> _Problem requirements_: In the listing that follows, print every line exactly and leave the images out.
--------
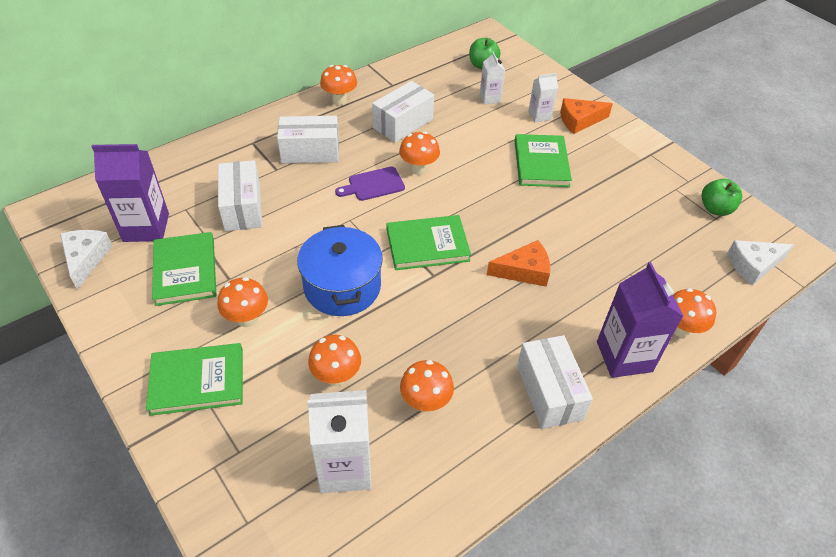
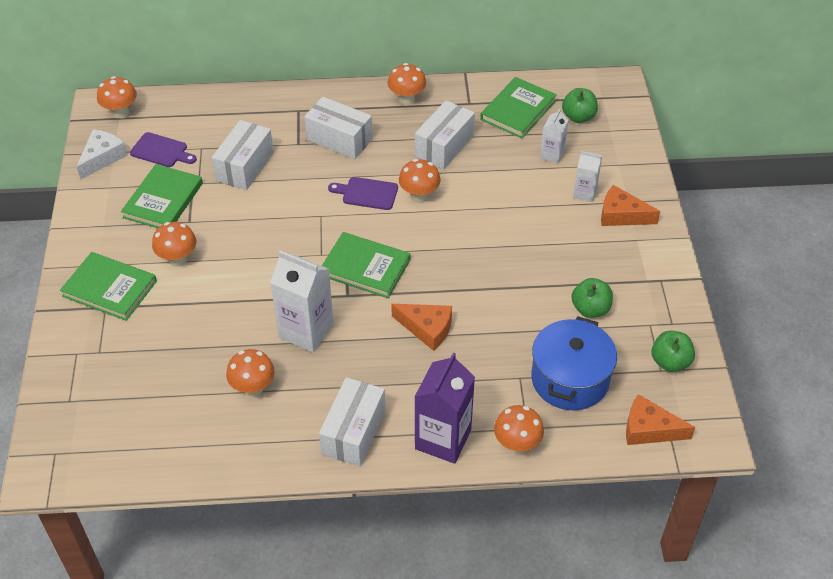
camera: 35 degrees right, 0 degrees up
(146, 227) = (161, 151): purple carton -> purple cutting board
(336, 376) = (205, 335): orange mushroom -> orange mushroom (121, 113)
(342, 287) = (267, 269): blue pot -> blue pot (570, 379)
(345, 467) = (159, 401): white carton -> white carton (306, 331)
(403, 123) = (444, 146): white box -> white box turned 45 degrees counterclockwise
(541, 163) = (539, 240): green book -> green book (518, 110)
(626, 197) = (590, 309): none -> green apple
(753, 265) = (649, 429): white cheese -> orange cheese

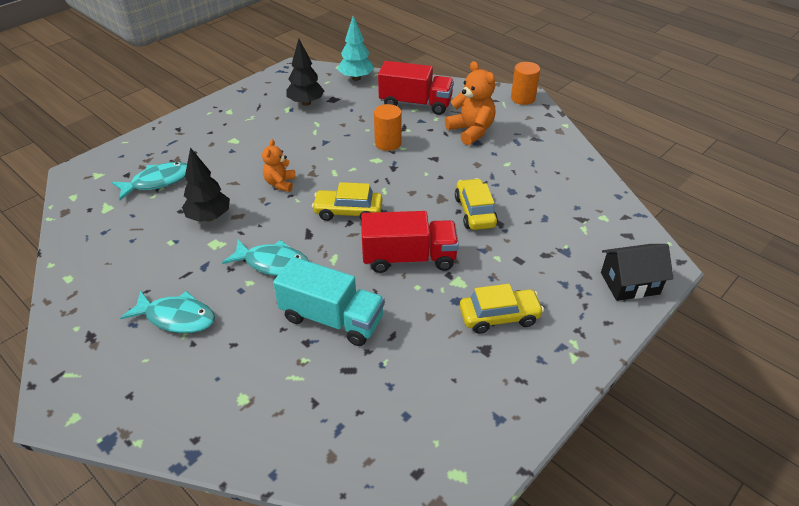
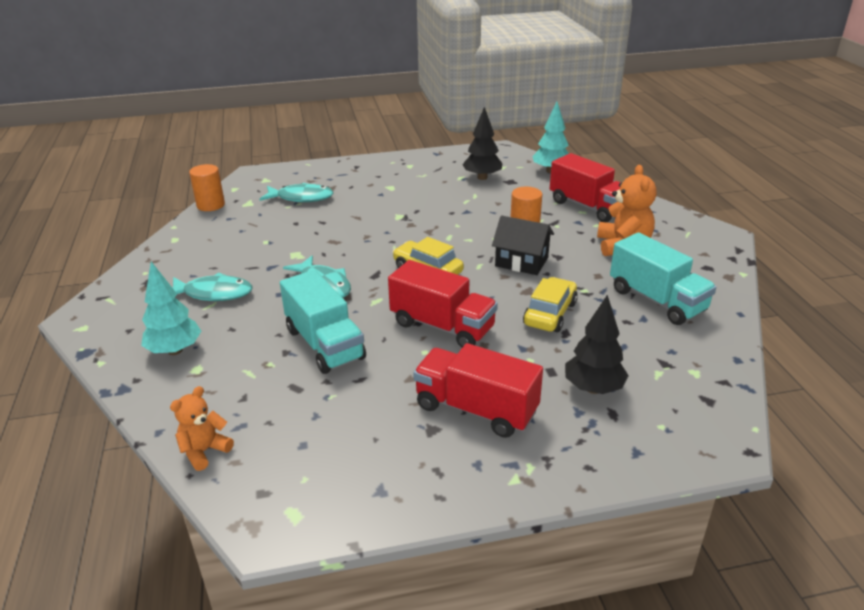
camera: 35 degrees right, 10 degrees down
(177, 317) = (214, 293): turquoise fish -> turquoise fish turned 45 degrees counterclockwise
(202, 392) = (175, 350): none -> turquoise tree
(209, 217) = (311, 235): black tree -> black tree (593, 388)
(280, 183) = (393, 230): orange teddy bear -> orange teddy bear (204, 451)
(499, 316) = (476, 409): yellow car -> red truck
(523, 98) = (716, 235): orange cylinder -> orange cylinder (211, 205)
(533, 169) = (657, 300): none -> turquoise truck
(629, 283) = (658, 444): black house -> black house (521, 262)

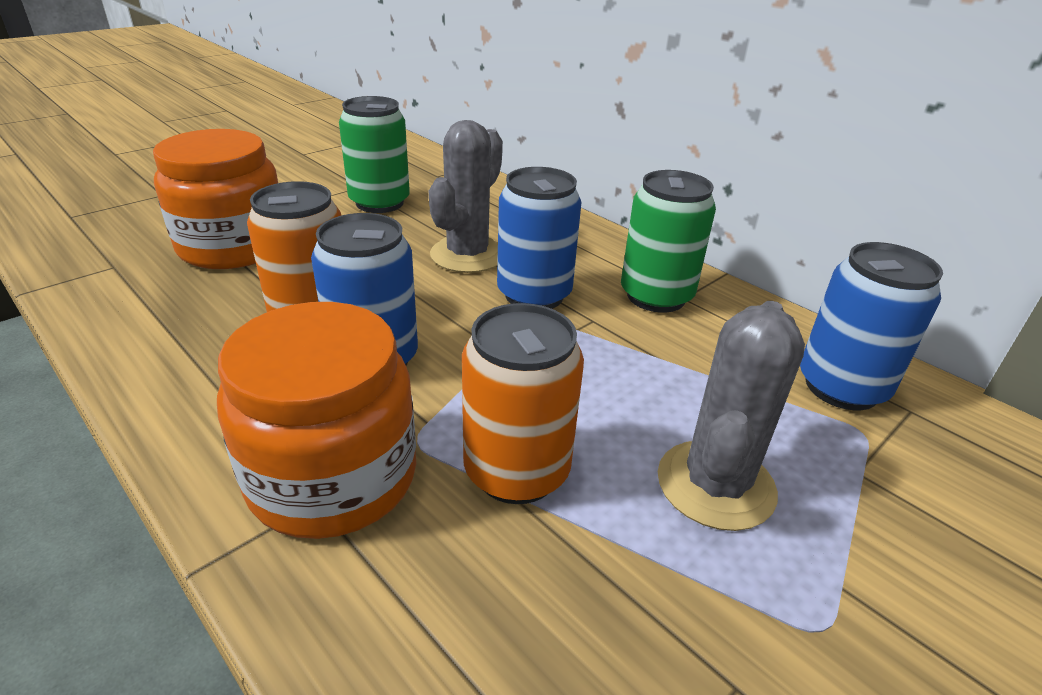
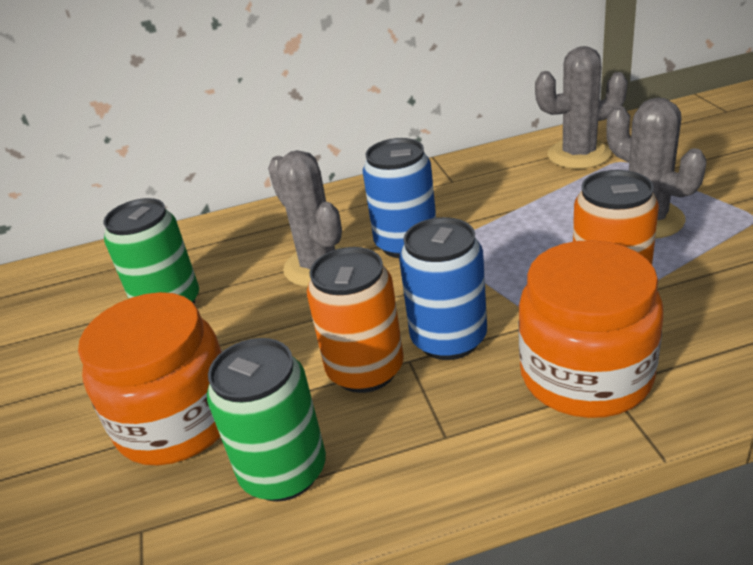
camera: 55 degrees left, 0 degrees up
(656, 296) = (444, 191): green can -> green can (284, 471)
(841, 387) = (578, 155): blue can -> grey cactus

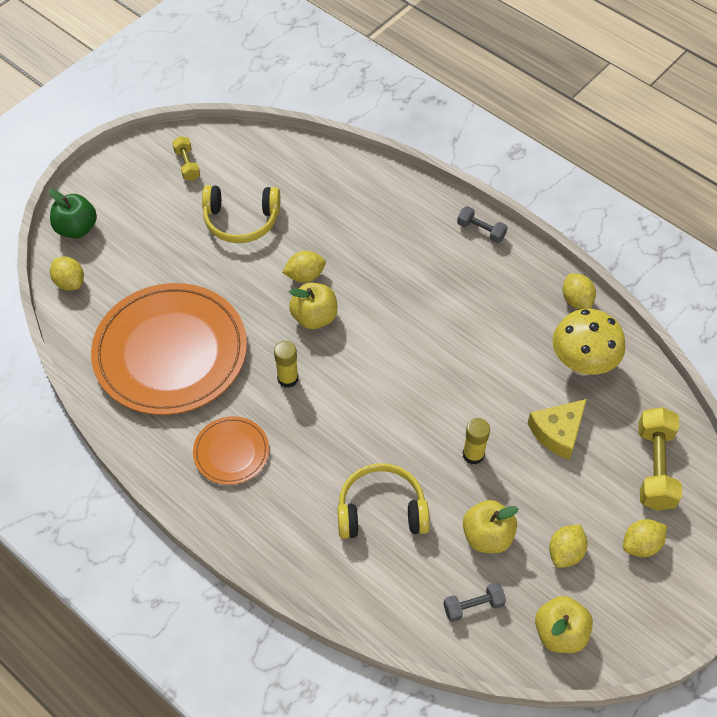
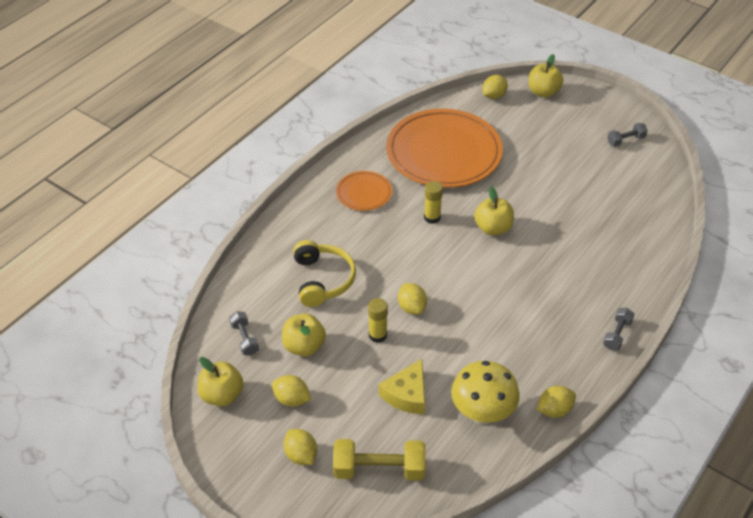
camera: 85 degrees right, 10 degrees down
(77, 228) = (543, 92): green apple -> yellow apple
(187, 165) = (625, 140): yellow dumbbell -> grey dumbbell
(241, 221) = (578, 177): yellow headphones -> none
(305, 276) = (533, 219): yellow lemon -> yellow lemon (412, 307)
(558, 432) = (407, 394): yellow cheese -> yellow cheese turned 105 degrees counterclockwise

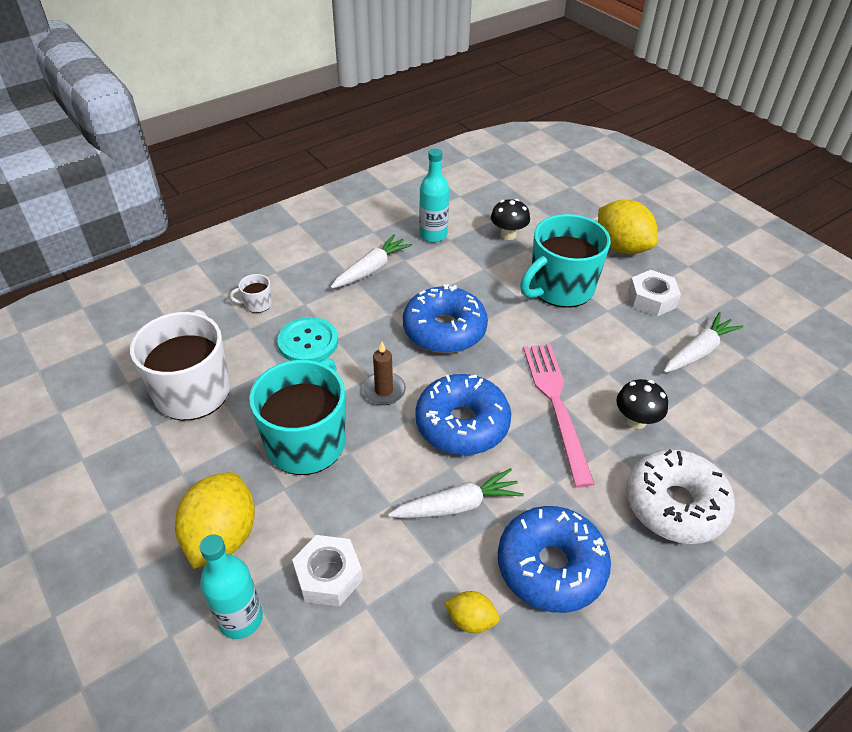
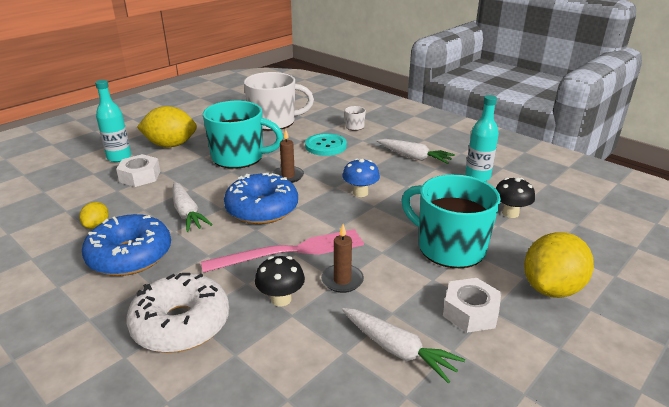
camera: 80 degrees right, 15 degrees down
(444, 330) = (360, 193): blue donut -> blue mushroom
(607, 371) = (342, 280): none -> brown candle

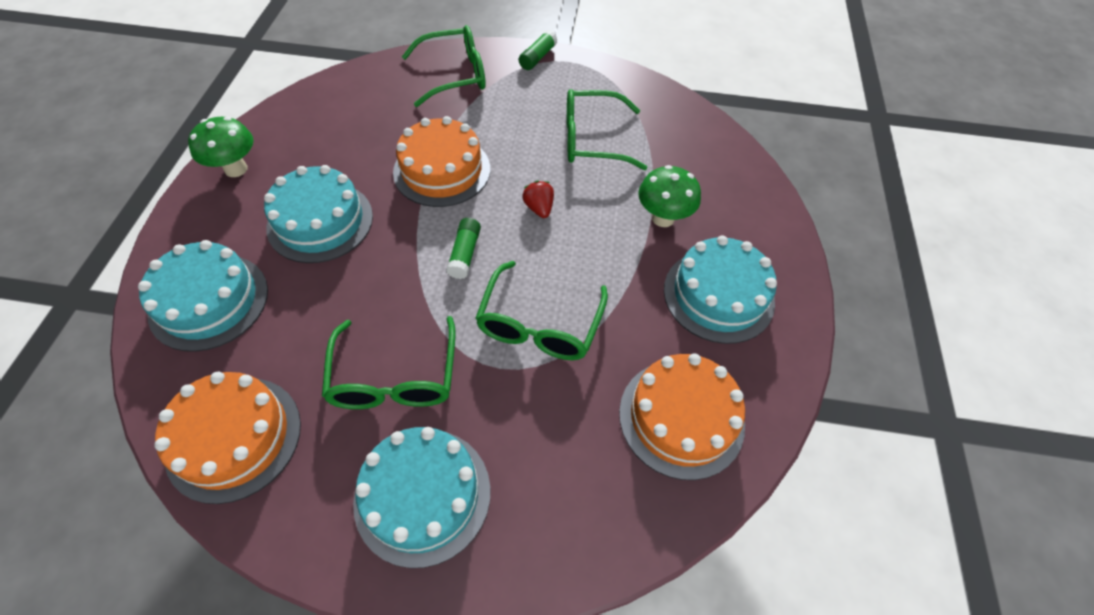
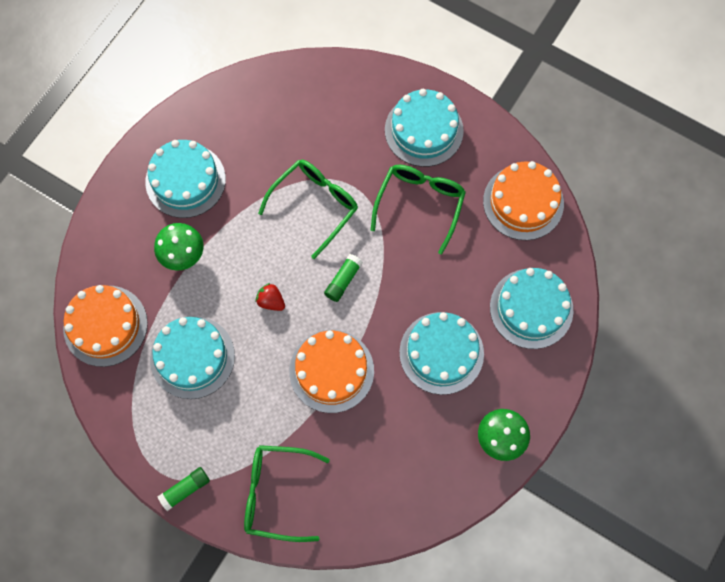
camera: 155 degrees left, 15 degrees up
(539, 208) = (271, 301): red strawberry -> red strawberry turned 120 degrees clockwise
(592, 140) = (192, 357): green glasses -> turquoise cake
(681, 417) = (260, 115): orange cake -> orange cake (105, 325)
--------
> _Result for this exercise_:
camera: 35 degrees right, 0 degrees up
(146, 227) = (161, 151): purple carton -> purple cutting board
(336, 376) = (205, 335): orange mushroom -> orange mushroom (121, 113)
(342, 287) = (267, 269): blue pot -> blue pot (570, 379)
(345, 467) = (159, 401): white carton -> white carton (306, 331)
(403, 123) = (444, 146): white box -> white box turned 45 degrees counterclockwise
(541, 163) = (539, 240): green book -> green book (518, 110)
(626, 197) = (590, 309): none -> green apple
(753, 265) = (649, 429): white cheese -> orange cheese

camera: 35 degrees right, 10 degrees down
(177, 317) = (214, 293): turquoise fish -> turquoise fish turned 45 degrees counterclockwise
(202, 392) = (175, 350): none -> turquoise tree
(209, 217) = (311, 235): black tree -> black tree (593, 388)
(280, 183) = (393, 230): orange teddy bear -> orange teddy bear (204, 451)
(499, 316) = (476, 409): yellow car -> red truck
(523, 98) = (716, 235): orange cylinder -> orange cylinder (211, 205)
(533, 169) = (657, 300): none -> turquoise truck
(629, 283) = (658, 444): black house -> black house (521, 262)

camera: 55 degrees left, 0 degrees up
(656, 296) = (444, 191): green can -> green can (284, 471)
(841, 387) = (578, 155): blue can -> grey cactus

camera: 85 degrees right, 10 degrees down
(77, 228) = (543, 92): green apple -> yellow apple
(187, 165) = (625, 140): yellow dumbbell -> grey dumbbell
(241, 221) = (578, 177): yellow headphones -> none
(305, 276) = (533, 219): yellow lemon -> yellow lemon (412, 307)
(558, 432) = (407, 394): yellow cheese -> yellow cheese turned 105 degrees counterclockwise

camera: 80 degrees right, 15 degrees down
(444, 330) = (360, 193): blue donut -> blue mushroom
(607, 371) = (342, 280): none -> brown candle

camera: 155 degrees left, 15 degrees up
(539, 208) = (271, 301): red strawberry -> red strawberry turned 120 degrees clockwise
(592, 140) = (192, 357): green glasses -> turquoise cake
(681, 417) = (260, 115): orange cake -> orange cake (105, 325)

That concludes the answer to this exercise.